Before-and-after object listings
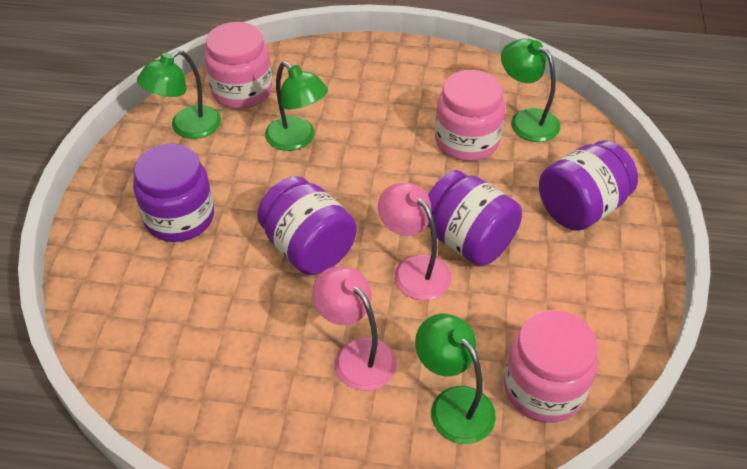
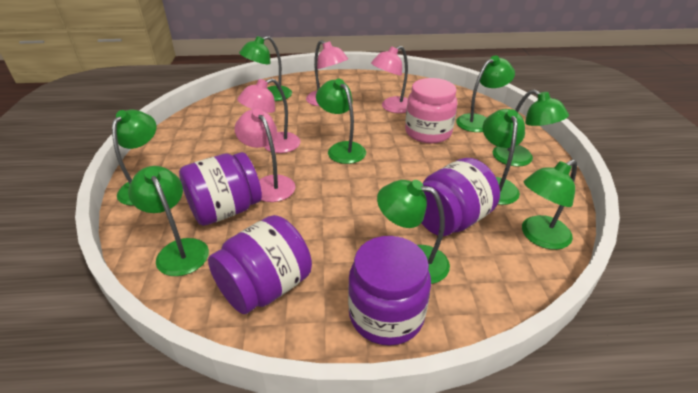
green lamp: 4 -> 9
pink jar: 3 -> 1
pink lamp: 2 -> 4

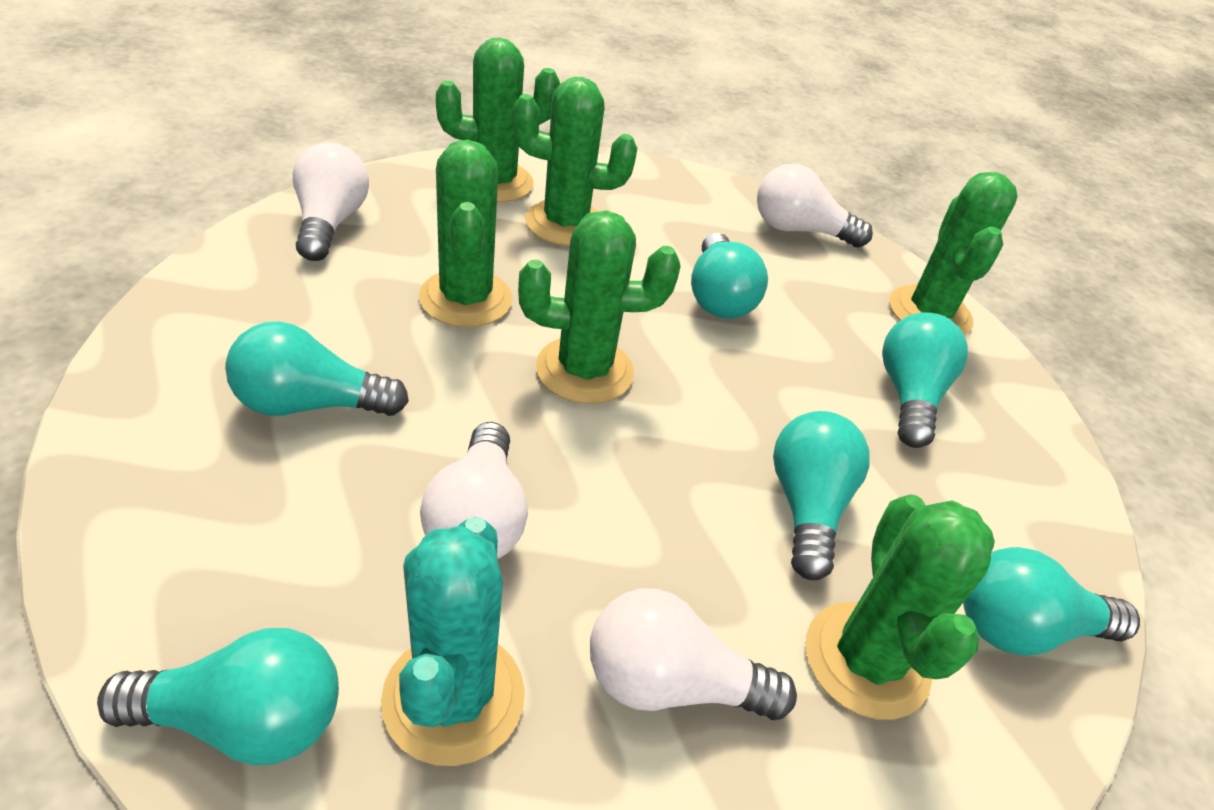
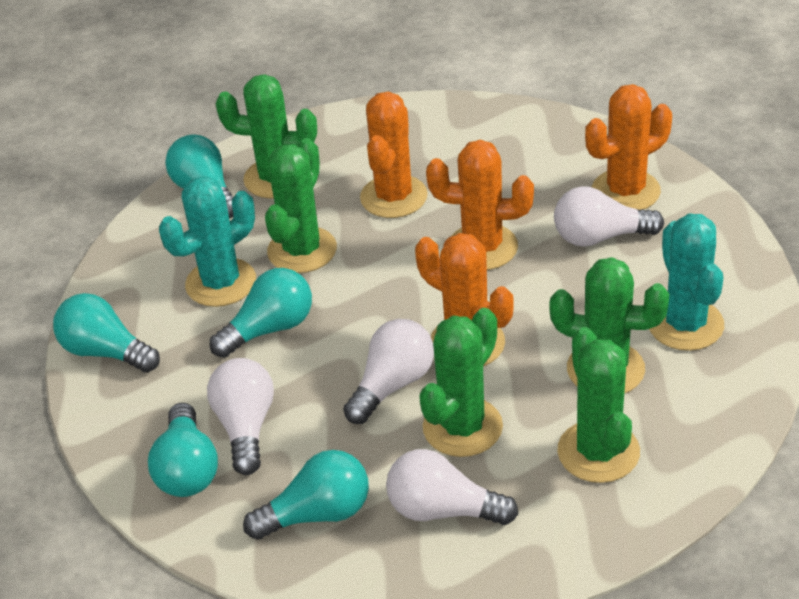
green cactus: 6 -> 5
orange cactus: 0 -> 4
turquoise cactus: 1 -> 2
turquoise light bulb: 6 -> 5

Task prompt: For your answer, write out the data exactly and drop every picture.

Task result:
green lamp: 4 -> 9
pink jar: 3 -> 1
pink lamp: 2 -> 4

green cactus: 6 -> 5
orange cactus: 0 -> 4
turquoise cactus: 1 -> 2
turquoise light bulb: 6 -> 5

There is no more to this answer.